◆ DIRECTIONS FOR THIS TASK
An image-free, verbatim transcription of the records is the expected result.

RECORDS PROVIDED Start Marker

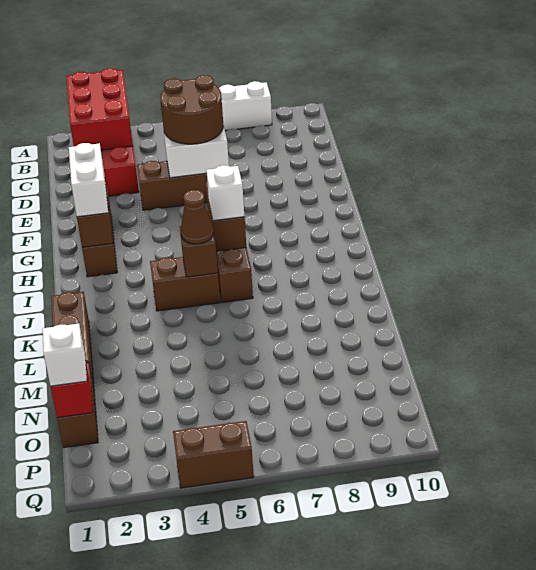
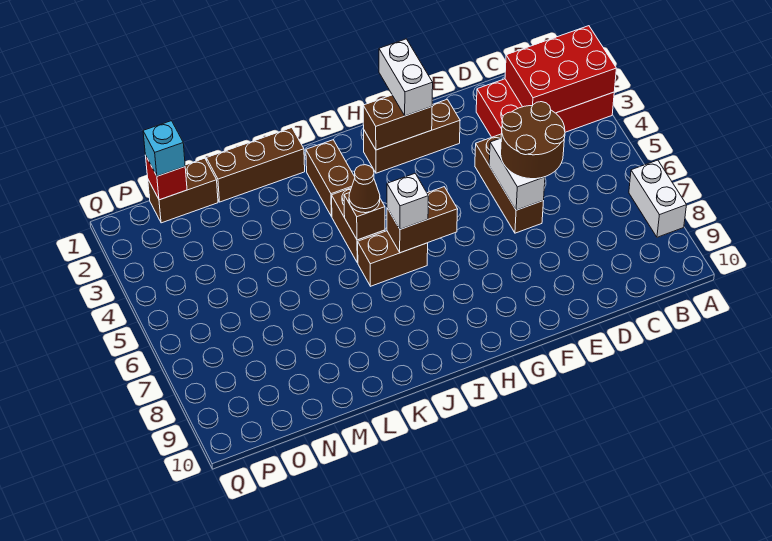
white brick G2:H2 level 3 -> white brick G1:G2 level 3
white brick O1 level 3 -> cyan brick O1 level 3
brown brick Q4:Q5 level 1 -> brown brick J2:J3 level 1

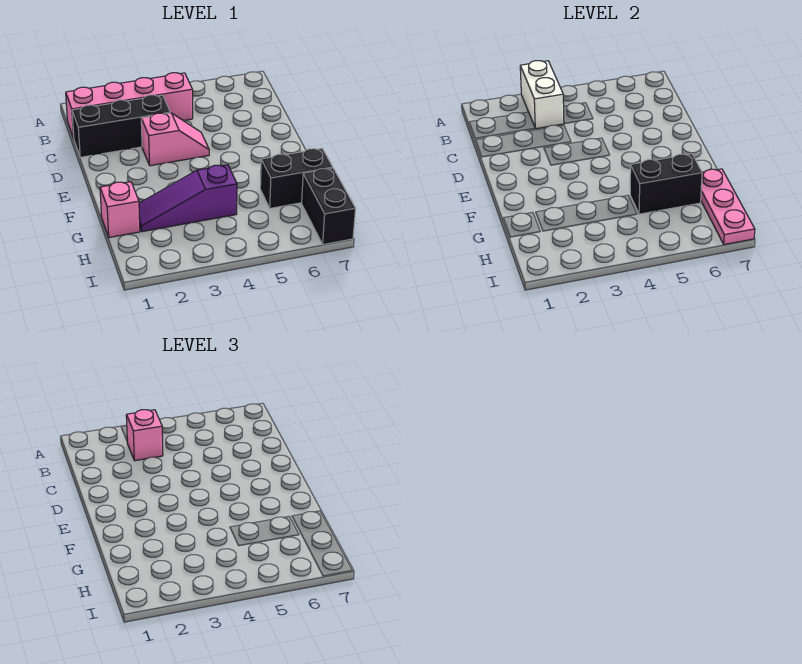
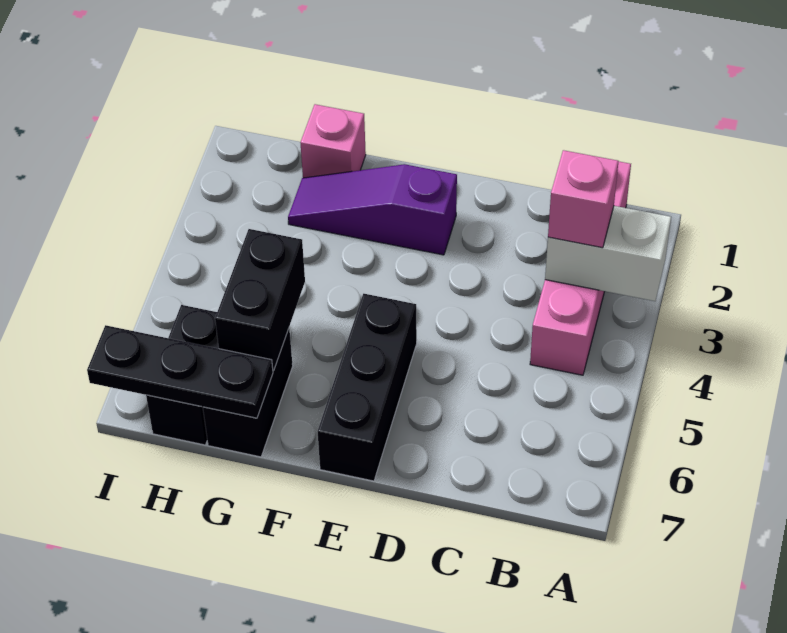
black brick C1:C3 level 1 -> black brick E5:E7 level 1
pink slope D3:D4 level 1 top 3 -> none
purple slope G2:G4 level 1 top 4 -> purple slope E2:G2 level 1 top E
pink plate G7:I7 level 2 -> black plate G7:I7 level 2
black brick H7:I7 level 1 -> black brick H6:H7 level 1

RECORDS PROVIDED End Marker

◆ FINISHED TASK
white brick G2:H2 level 3 -> white brick G1:G2 level 3
white brick O1 level 3 -> cyan brick O1 level 3
brown brick Q4:Q5 level 1 -> brown brick J2:J3 level 1

black brick C1:C3 level 1 -> black brick E5:E7 level 1
pink slope D3:D4 level 1 top 3 -> none
purple slope G2:G4 level 1 top 4 -> purple slope E2:G2 level 1 top E
pink plate G7:I7 level 2 -> black plate G7:I7 level 2
black brick H7:I7 level 1 -> black brick H6:H7 level 1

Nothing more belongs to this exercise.